* _TASK_: Filter the entries that follow, copying every line in which the word "left" appears.

* _EXTRACTED RECORDS_:
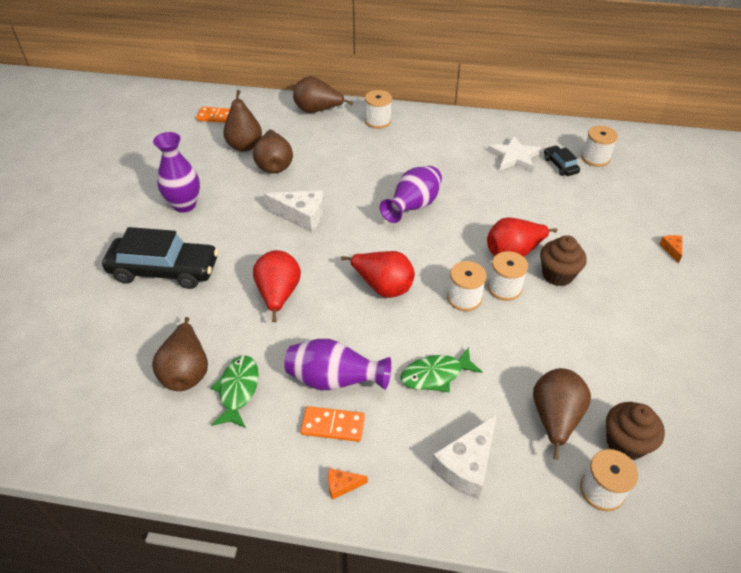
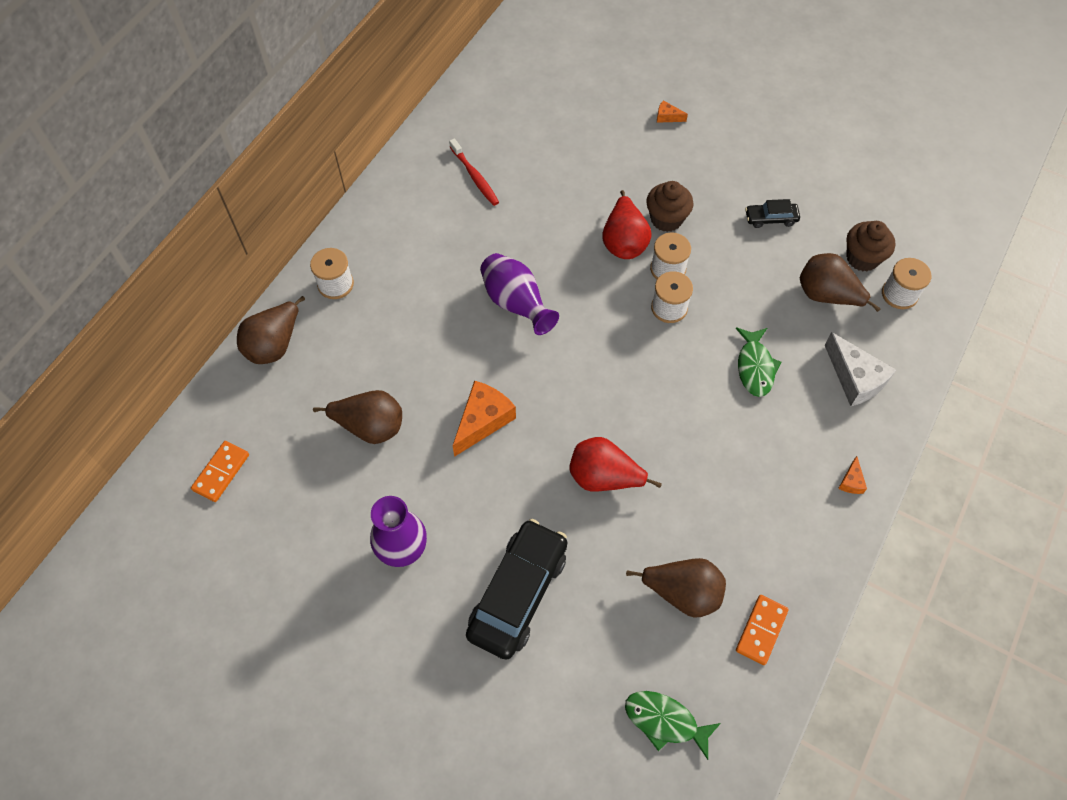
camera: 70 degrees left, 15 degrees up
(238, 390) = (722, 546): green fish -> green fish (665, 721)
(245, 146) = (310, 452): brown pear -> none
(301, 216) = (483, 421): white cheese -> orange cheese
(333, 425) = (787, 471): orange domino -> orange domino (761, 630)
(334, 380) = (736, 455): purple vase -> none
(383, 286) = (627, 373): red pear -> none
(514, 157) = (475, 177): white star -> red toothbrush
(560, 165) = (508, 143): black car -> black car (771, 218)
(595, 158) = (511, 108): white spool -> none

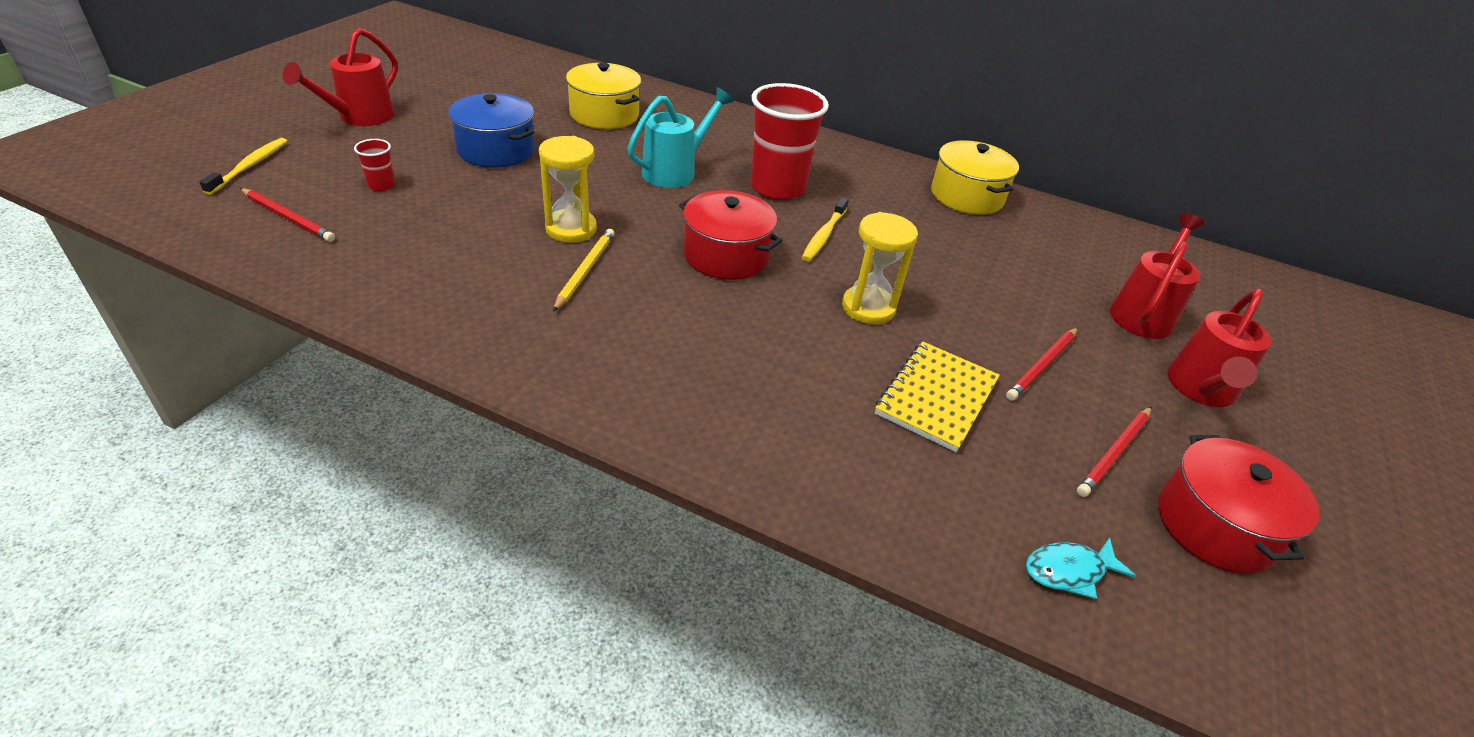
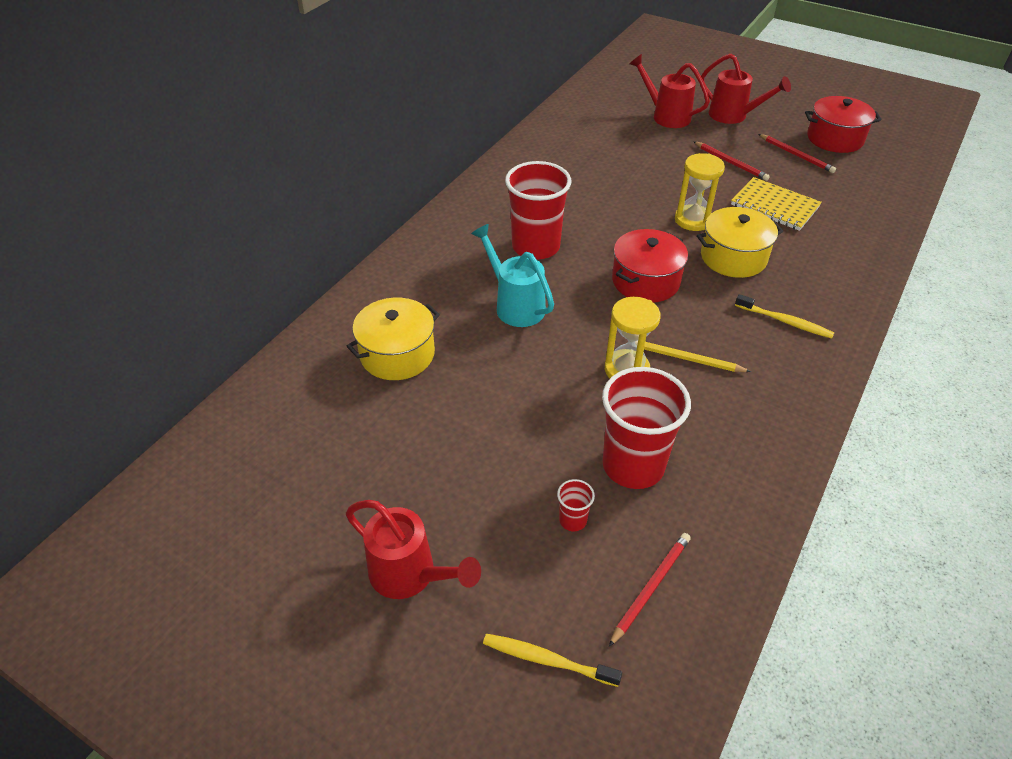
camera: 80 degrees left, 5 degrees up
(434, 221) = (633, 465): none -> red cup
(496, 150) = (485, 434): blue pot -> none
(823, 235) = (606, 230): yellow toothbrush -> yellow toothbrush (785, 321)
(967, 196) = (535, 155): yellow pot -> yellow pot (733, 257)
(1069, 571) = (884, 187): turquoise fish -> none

* _RESULT FOR THIS EXERCISE_:
camera: 70 degrees left, 15 degrees up
camera: 80 degrees left, 5 degrees up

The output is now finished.